• **ASSIGNMENT**
Restrict the output to the lines below starting at the one that contains "cyan semicircle: (478, 515)" and ending at the one that contains "cyan square: (26, 316) -> (60, 257), moved", and restate them word for word, both ends included.

(Stepwise shape edit descriptions)

######

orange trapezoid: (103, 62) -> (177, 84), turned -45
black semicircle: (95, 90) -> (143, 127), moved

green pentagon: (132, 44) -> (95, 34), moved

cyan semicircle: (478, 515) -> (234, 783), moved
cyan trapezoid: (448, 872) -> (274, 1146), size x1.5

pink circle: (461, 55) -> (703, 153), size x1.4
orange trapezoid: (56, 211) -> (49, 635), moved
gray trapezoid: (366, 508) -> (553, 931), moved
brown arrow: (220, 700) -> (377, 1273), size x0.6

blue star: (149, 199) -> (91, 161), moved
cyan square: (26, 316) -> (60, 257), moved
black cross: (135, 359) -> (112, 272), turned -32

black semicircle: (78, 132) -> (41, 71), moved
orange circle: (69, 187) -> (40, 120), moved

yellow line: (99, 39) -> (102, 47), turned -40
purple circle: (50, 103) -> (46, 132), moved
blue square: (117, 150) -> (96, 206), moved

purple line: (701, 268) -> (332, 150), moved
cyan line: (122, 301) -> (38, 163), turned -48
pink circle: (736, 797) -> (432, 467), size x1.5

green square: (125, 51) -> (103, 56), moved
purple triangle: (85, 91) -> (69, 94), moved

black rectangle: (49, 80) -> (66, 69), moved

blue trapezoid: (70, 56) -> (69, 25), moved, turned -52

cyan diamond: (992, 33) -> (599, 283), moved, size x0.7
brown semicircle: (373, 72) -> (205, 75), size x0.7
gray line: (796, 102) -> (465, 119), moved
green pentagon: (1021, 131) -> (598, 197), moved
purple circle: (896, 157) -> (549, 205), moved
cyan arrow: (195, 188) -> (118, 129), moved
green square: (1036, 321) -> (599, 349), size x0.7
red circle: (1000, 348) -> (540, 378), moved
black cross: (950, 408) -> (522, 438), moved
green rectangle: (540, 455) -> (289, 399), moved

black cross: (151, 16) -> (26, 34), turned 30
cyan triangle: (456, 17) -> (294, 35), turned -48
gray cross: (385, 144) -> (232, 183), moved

######

• **RESPONSE**
cyan semicircle: (478, 515) -> (234, 783), moved
cyan trapezoid: (448, 872) -> (274, 1146), size x1.5

pink circle: (461, 55) -> (703, 153), size x1.4
orange trapezoid: (56, 211) -> (49, 635), moved
gray trapezoid: (366, 508) -> (553, 931), moved
brown arrow: (220, 700) -> (377, 1273), size x0.6

blue star: (149, 199) -> (91, 161), moved
cyan square: (26, 316) -> (60, 257), moved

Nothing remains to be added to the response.